Problem - Whenever a line below includes the word "degrees", copy that line.

Material to process -
---

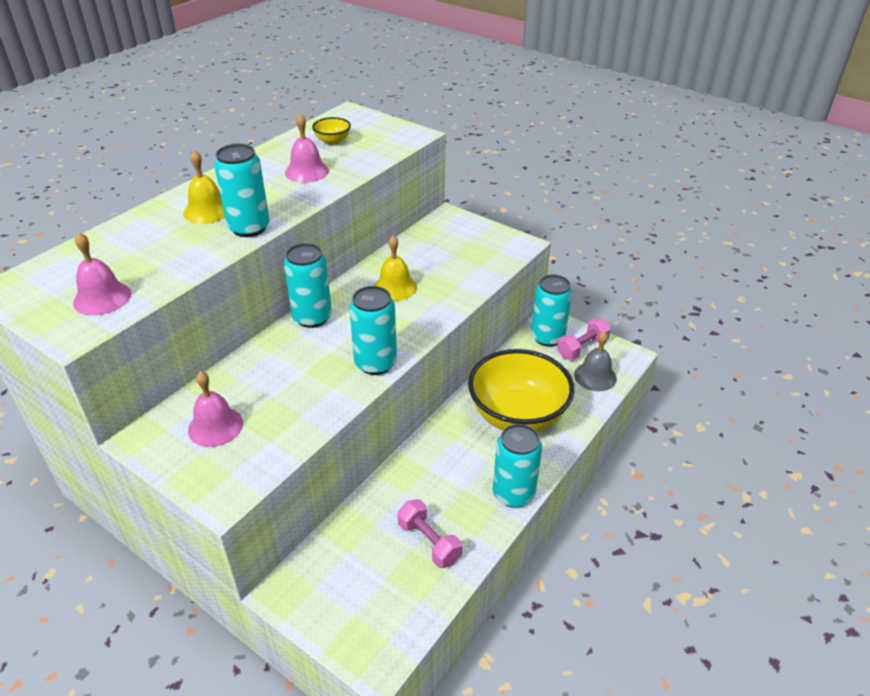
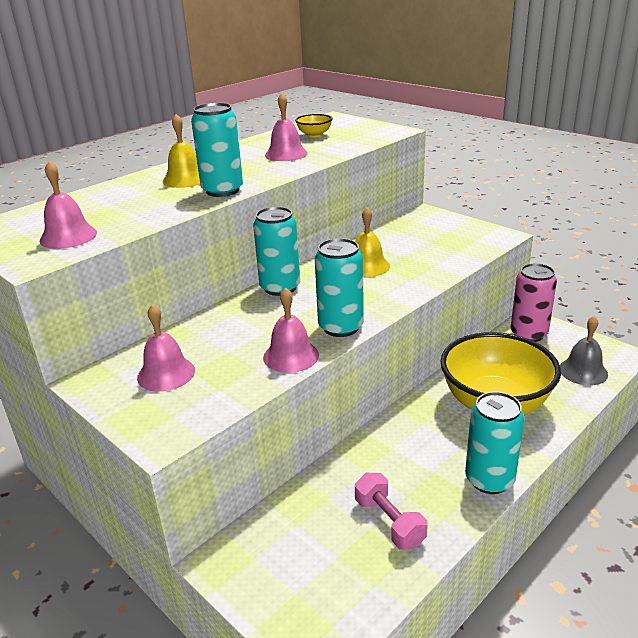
camera: 10 degrees right, 10 degrees down
(332, 399) = (291, 356): none -> pink bell
(547, 337) = (528, 334): turquoise can -> pink can
(582, 348) = (567, 345): pink dumbbell -> none

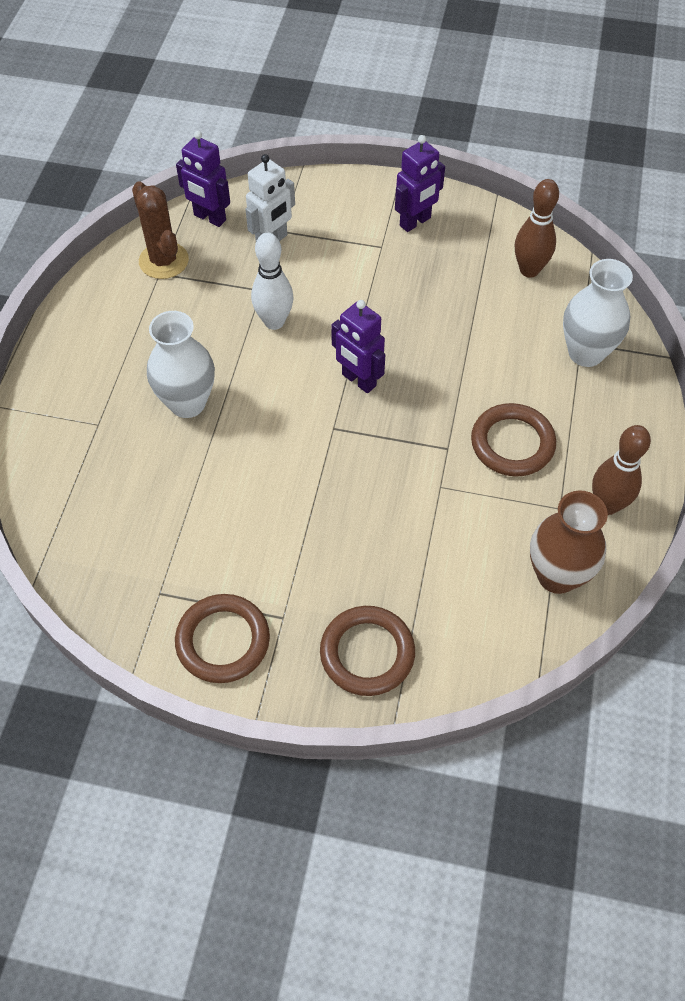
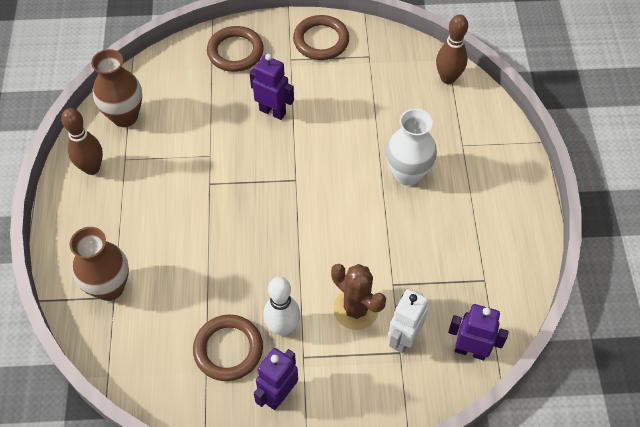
camera: 165 degrees right, 0 degrees up
(163, 261) = (487, 293): brown cactus -> brown cactus (356, 309)
(274, 322) = (370, 256): white bowling pin -> white bowling pin (283, 327)
(358, 380) = (287, 220): purple robot -> purple robot (272, 111)
(512, 443) = (162, 197): brown ring -> brown ring (228, 349)
(529, 270) = (163, 363): brown bowling pin -> brown bowling pin (448, 78)
(586, 353) = (109, 287): white vase -> brown vase

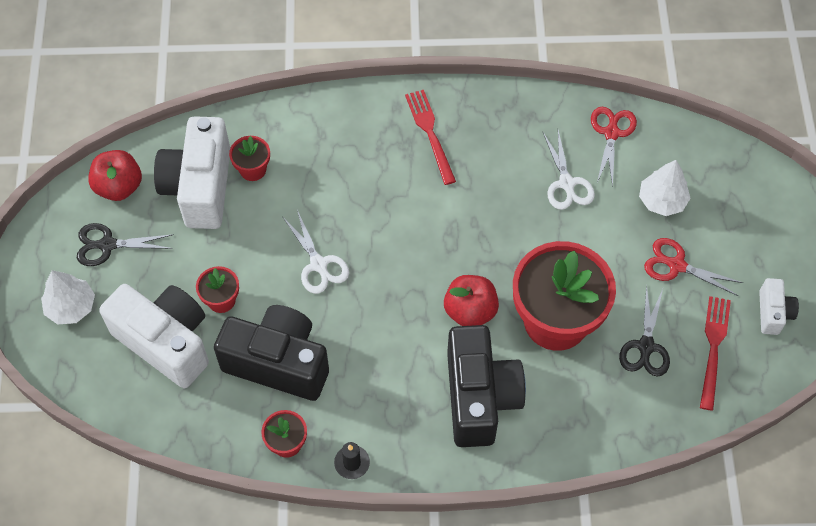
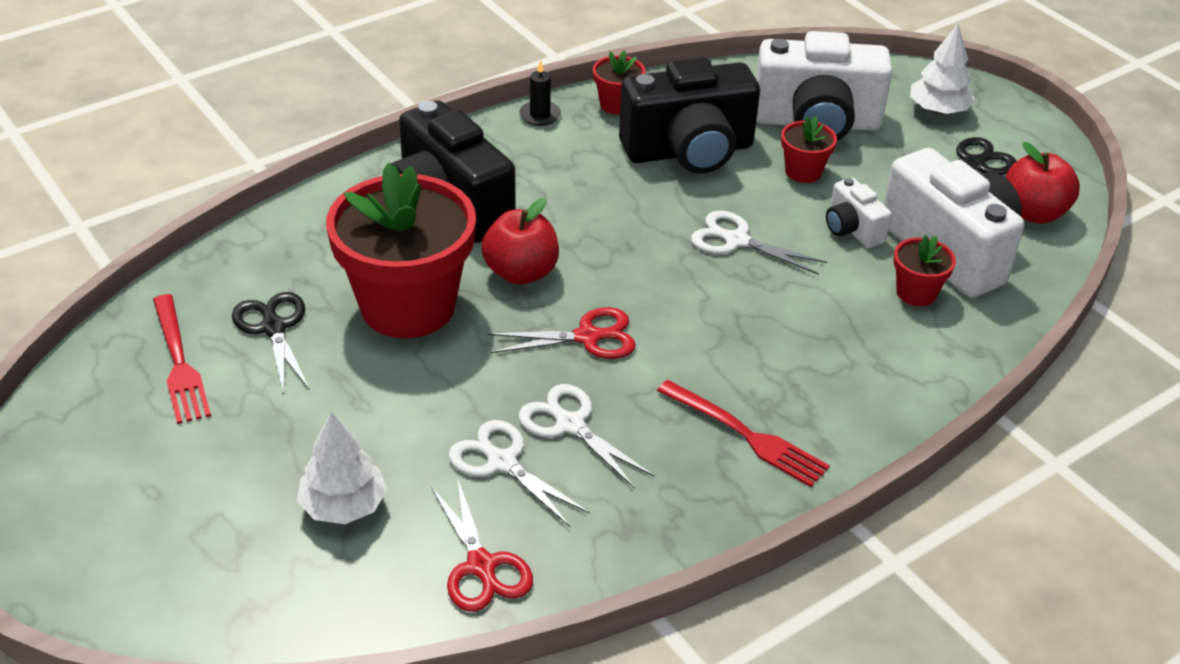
camera: 145 degrees right, 20 degrees down
(516, 187) = (569, 424): none -> white scissors
(676, 265) = (278, 432): red scissors -> red scissors (588, 337)
(773, 313) = (106, 436): white camera -> white camera (852, 229)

---

Exercise result -
camera: 10 degrees right, 10 degrees down
camera: 165 degrees right, 0 degrees up
camera: 145 degrees right, 20 degrees down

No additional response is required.